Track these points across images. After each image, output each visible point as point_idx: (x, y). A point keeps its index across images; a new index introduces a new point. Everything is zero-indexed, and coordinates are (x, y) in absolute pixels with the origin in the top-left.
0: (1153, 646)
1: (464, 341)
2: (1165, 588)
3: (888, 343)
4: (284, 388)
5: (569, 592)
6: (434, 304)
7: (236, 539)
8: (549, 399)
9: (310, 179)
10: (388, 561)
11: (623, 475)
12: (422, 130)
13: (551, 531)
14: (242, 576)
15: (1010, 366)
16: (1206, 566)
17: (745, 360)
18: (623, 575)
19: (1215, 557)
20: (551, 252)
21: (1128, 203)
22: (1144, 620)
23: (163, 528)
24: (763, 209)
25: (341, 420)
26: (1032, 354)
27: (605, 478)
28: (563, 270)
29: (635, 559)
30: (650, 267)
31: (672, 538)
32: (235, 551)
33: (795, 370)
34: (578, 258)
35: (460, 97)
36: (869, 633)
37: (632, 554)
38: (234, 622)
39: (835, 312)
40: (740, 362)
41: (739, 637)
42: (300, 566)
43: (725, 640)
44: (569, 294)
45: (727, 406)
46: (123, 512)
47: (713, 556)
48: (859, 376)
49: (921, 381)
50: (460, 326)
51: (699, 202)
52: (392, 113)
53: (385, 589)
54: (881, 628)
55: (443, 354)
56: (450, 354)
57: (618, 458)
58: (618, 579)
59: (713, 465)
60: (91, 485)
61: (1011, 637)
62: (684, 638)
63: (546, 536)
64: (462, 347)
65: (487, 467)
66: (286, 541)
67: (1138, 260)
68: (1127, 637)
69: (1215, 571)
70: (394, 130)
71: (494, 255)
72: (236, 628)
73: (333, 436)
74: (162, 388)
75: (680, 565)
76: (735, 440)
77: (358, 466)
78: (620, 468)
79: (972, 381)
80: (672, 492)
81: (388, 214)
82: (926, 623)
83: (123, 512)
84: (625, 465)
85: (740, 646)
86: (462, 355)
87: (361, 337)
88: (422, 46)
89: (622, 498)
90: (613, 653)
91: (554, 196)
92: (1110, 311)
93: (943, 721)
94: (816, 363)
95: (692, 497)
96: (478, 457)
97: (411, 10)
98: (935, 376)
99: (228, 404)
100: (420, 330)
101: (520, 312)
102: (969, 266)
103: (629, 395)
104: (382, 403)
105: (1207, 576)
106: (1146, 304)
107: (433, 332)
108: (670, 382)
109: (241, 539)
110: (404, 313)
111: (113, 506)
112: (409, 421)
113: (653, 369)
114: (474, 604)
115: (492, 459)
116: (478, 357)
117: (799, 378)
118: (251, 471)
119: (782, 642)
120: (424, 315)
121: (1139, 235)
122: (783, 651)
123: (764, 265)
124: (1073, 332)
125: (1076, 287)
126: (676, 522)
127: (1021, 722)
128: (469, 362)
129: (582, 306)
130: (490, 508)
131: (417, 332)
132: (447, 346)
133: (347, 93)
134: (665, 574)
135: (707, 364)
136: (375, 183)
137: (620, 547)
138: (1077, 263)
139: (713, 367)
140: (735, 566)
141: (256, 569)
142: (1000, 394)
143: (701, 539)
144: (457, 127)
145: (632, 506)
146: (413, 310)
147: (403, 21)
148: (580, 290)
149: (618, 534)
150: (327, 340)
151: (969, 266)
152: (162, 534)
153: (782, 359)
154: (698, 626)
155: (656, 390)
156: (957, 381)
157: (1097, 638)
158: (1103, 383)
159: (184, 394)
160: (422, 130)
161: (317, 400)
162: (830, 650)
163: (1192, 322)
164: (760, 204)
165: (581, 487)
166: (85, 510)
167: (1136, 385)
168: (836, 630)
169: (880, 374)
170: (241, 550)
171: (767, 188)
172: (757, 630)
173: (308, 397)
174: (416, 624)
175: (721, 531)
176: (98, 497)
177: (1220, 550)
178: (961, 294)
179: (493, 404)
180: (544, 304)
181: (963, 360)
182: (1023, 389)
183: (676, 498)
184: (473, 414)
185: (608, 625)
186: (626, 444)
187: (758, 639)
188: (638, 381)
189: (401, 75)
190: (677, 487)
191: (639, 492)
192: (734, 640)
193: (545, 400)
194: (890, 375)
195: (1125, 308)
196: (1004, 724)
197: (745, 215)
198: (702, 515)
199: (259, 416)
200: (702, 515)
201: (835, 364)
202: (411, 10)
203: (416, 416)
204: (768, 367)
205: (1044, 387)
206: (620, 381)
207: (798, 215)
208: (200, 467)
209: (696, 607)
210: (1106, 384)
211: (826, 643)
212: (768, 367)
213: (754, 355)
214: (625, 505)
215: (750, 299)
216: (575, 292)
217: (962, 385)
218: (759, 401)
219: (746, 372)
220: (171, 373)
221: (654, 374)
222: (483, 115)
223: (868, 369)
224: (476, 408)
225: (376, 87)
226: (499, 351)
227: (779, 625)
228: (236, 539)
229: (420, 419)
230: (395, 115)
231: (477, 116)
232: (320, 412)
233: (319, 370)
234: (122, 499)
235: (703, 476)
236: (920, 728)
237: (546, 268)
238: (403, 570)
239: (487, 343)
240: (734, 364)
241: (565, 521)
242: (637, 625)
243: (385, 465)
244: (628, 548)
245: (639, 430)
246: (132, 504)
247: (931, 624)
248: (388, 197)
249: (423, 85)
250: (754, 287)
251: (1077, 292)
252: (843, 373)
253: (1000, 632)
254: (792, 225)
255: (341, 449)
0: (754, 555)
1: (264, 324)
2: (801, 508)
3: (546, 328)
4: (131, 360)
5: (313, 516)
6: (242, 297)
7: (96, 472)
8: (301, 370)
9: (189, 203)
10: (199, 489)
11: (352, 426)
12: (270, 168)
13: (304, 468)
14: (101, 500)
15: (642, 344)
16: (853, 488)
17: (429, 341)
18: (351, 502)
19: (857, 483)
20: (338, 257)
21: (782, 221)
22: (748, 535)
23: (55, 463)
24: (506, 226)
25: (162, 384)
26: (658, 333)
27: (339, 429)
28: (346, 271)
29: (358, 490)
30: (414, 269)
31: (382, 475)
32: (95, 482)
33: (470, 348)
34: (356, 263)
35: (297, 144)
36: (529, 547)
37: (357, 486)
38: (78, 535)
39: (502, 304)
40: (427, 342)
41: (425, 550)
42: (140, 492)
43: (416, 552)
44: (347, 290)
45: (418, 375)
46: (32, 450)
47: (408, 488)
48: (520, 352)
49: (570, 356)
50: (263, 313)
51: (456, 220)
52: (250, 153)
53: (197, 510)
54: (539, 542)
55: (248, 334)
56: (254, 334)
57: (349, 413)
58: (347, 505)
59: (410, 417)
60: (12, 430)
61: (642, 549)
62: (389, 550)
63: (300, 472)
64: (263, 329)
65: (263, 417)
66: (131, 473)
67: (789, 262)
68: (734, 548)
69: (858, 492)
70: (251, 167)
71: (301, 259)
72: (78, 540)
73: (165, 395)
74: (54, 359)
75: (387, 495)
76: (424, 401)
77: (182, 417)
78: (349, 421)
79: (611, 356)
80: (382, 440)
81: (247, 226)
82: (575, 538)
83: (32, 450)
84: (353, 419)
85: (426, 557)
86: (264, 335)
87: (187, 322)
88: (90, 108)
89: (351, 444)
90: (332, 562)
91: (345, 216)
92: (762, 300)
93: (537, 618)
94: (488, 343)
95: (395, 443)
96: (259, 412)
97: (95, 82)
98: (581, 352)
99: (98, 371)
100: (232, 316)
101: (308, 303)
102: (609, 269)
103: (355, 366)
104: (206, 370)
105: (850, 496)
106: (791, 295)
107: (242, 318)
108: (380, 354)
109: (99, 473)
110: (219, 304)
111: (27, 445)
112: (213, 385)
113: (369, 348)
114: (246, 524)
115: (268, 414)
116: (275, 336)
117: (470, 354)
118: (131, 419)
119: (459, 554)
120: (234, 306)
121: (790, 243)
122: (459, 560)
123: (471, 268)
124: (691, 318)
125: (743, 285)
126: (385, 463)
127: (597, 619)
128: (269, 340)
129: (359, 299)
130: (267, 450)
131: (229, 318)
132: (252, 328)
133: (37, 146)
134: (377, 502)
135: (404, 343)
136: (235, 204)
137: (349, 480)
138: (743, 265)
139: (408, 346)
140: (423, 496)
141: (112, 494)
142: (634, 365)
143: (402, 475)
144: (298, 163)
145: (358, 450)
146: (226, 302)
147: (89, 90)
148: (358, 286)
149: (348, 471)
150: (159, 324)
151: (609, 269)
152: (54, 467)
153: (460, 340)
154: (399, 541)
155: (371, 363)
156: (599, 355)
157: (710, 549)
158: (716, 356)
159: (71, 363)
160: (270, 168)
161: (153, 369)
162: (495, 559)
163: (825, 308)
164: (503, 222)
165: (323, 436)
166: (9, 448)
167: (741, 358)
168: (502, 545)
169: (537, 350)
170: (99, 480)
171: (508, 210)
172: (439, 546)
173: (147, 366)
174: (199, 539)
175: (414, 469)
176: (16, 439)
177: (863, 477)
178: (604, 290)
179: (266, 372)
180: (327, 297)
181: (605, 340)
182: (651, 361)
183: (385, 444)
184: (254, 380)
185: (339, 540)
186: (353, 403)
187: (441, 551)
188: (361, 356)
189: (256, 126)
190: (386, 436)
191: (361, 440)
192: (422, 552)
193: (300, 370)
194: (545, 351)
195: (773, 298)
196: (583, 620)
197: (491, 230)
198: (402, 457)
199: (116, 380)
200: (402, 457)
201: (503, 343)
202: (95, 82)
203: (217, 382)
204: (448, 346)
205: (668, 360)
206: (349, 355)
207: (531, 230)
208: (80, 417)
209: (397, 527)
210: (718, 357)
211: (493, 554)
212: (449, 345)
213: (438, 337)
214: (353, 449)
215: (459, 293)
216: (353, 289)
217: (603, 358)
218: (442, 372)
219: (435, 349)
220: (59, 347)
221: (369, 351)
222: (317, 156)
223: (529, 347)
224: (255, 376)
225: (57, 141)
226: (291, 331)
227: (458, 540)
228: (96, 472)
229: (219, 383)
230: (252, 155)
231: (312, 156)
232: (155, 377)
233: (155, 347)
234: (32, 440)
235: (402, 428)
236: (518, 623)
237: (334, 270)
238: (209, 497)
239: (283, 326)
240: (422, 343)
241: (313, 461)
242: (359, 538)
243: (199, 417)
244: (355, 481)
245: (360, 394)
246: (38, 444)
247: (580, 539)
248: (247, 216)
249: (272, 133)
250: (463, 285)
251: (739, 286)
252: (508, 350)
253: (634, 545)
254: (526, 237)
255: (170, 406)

====

_Aim of the task_
Can you rewrite the lines starting at the first line and ending at the line containing "90: (613, 653)", changing "pixels" to "pixel units" and leaving everything else as it is?

_Task solution_
Track these points across images. After each image, output each visible point as point_idx: (x, y). A point keeps its index across images; a new index introduces a new point. Everything is zero-indexed, and coordinates are (x, y) in absolute pixel units with the origin in the top-left.
0: (1153, 646)
1: (464, 341)
2: (1165, 588)
3: (888, 343)
4: (284, 388)
5: (569, 592)
6: (434, 304)
7: (236, 539)
8: (549, 399)
9: (310, 179)
10: (388, 561)
11: (623, 475)
12: (422, 130)
13: (551, 531)
14: (242, 576)
15: (1010, 366)
16: (1206, 566)
17: (745, 360)
18: (623, 575)
19: (1215, 557)
20: (551, 252)
21: (1128, 203)
22: (1144, 620)
23: (163, 528)
24: (763, 209)
25: (341, 420)
26: (1032, 354)
27: (605, 478)
28: (563, 270)
29: (635, 559)
30: (650, 267)
31: (672, 538)
32: (235, 551)
33: (795, 370)
34: (578, 258)
35: (460, 97)
36: (869, 633)
37: (632, 554)
38: (234, 622)
39: (835, 312)
40: (740, 362)
41: (739, 637)
42: (300, 566)
43: (725, 640)
44: (569, 294)
45: (727, 406)
46: (123, 512)
47: (713, 556)
48: (859, 376)
49: (921, 381)
50: (460, 326)
51: (699, 202)
52: (392, 113)
53: (385, 589)
54: (881, 628)
55: (443, 354)
56: (450, 354)
57: (618, 458)
58: (618, 579)
59: (713, 465)
60: (91, 485)
61: (1011, 637)
62: (684, 638)
63: (546, 536)
64: (462, 347)
65: (487, 467)
66: (286, 541)
67: (1138, 260)
68: (1127, 637)
69: (1215, 571)
70: (394, 130)
71: (494, 255)
72: (236, 628)
73: (333, 436)
74: (162, 388)
75: (680, 565)
76: (735, 440)
77: (358, 466)
78: (620, 468)
79: (972, 381)
80: (672, 492)
81: (388, 214)
82: (926, 623)
83: (123, 512)
84: (625, 465)
85: (740, 646)
86: (462, 355)
87: (361, 337)
88: (422, 46)
89: (622, 498)
90: (613, 653)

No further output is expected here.